Record set:
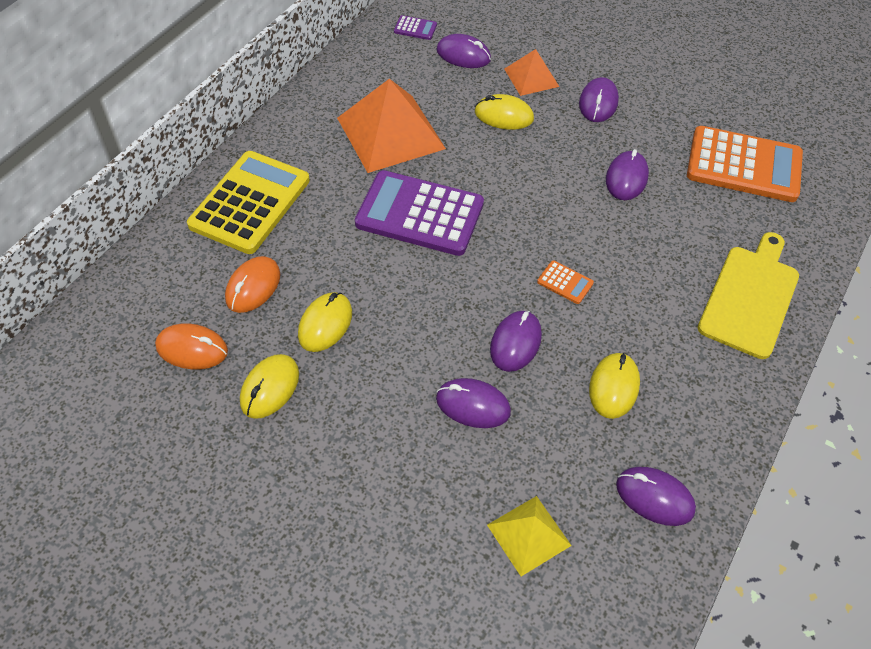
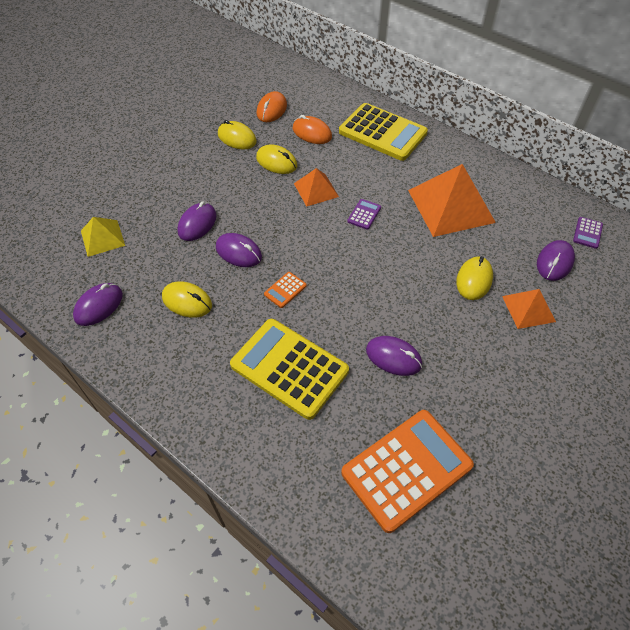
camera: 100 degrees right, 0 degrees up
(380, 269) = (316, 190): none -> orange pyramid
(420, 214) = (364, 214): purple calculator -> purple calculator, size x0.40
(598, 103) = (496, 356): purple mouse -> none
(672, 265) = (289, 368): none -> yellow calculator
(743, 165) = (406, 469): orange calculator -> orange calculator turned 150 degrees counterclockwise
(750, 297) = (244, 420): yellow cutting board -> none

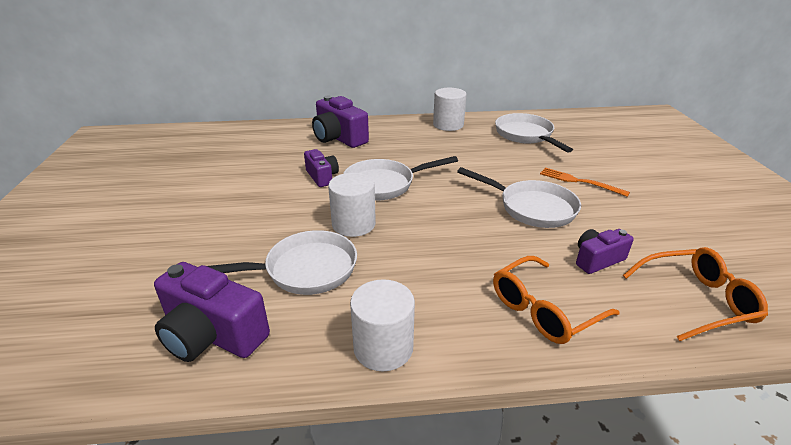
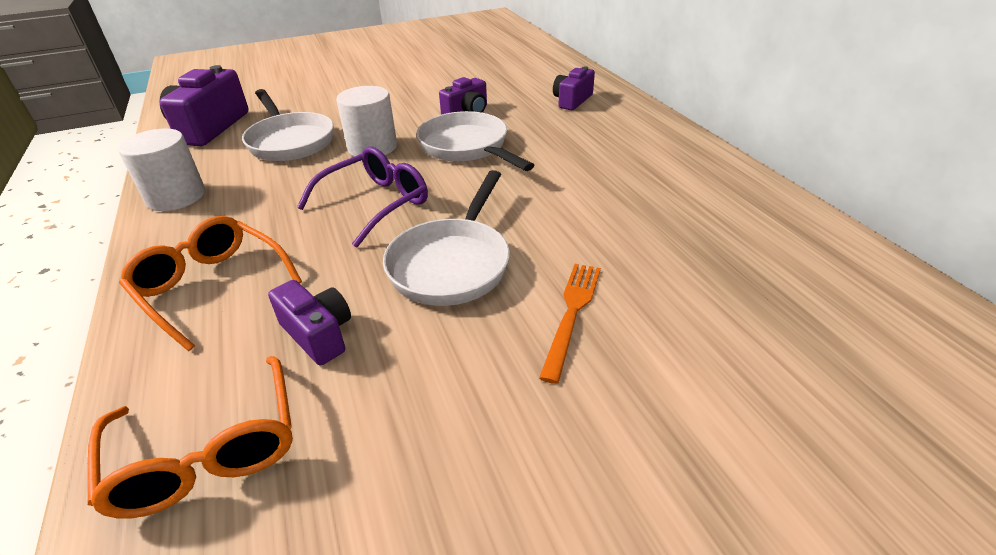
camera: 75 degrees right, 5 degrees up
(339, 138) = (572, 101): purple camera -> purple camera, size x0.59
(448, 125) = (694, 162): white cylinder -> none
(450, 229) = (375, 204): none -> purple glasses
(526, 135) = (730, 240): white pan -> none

* * *

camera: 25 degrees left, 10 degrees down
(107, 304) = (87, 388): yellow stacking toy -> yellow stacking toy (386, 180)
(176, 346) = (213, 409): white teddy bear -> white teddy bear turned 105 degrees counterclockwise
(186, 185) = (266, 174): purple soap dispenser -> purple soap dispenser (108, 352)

==

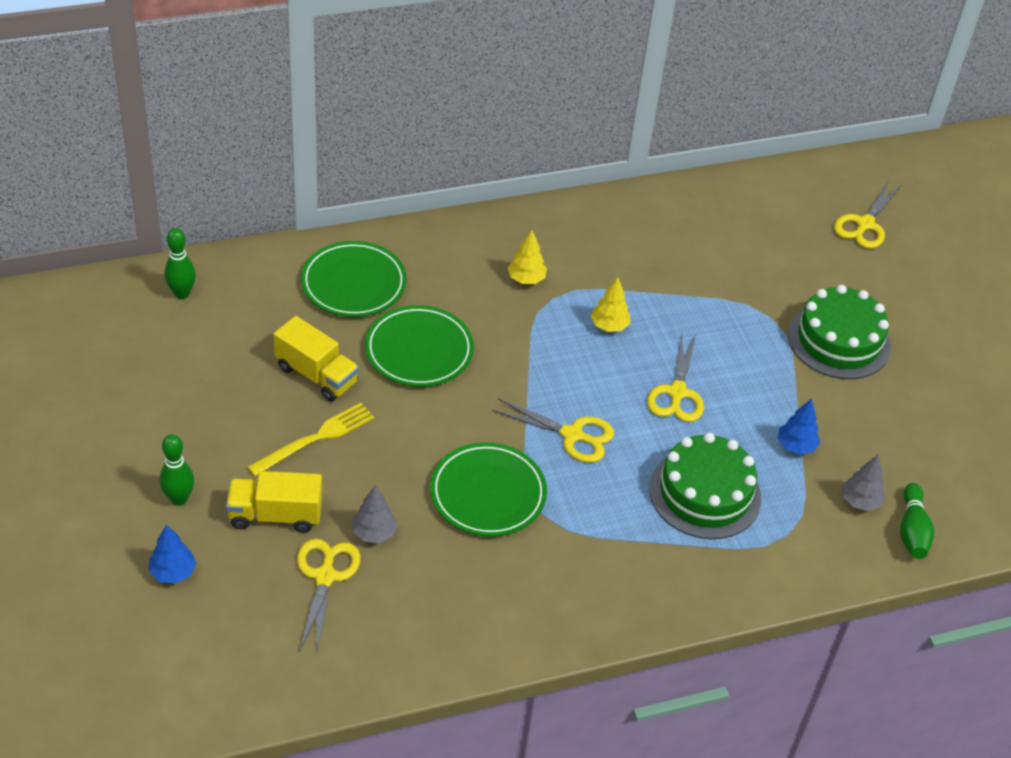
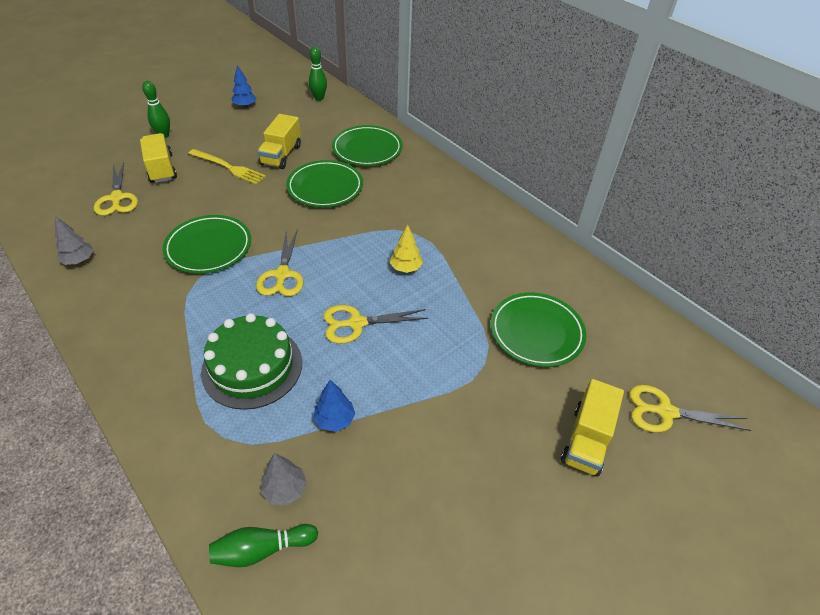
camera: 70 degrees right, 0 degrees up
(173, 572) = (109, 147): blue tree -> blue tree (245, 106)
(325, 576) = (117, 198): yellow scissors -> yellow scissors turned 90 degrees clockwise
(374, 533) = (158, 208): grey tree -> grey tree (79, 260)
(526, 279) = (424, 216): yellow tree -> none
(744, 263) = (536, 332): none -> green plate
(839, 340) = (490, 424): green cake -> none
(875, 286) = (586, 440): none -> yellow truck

Brief: Of the lines above, output exactly those from the line bearing "(448, 125) = (694, 162): white" through the line bearing "(526, 135) = (730, 240): white pan -> none", inclusive.

Task solution:
(448, 125) = (694, 162): white cylinder -> none
(450, 229) = (375, 204): none -> purple glasses
(526, 135) = (730, 240): white pan -> none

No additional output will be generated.